▶ _THE PROBLEM_
Print out each entry below in full, exactly as given, excluding pictures.

**** RECORDS SHOWN ****

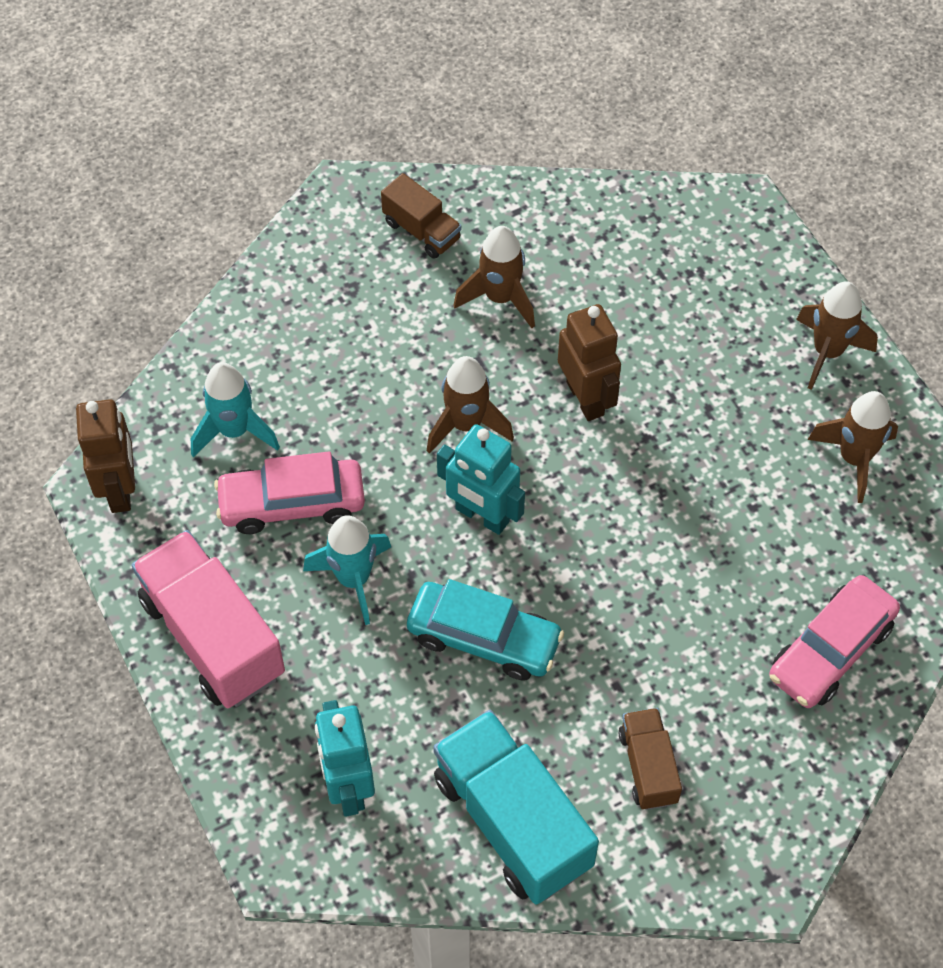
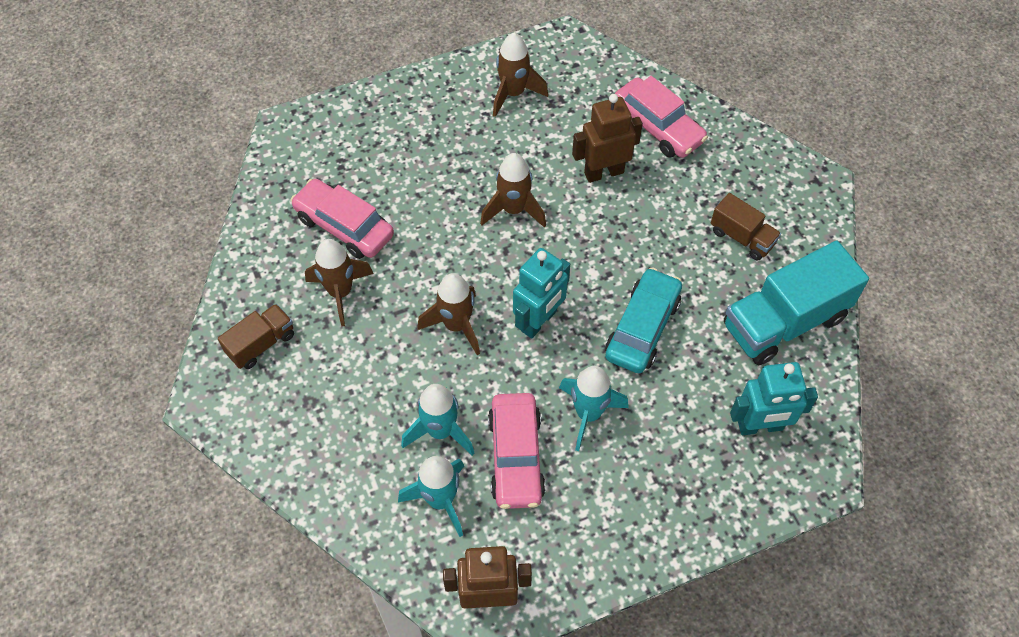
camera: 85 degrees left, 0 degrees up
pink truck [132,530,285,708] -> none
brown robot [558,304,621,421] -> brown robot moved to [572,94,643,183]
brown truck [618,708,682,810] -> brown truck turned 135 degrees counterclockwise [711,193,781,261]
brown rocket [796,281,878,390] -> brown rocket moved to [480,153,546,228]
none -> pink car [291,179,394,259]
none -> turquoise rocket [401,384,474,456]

****

▶ _OUTPUT FOR THIS EXERCISE_
camera: 85 degrees left, 0 degrees up
pink truck [132,530,285,708] -> none
brown robot [558,304,621,421] -> brown robot moved to [572,94,643,183]
brown truck [618,708,682,810] -> brown truck turned 135 degrees counterclockwise [711,193,781,261]
brown rocket [796,281,878,390] -> brown rocket moved to [480,153,546,228]
none -> pink car [291,179,394,259]
none -> turquoise rocket [401,384,474,456]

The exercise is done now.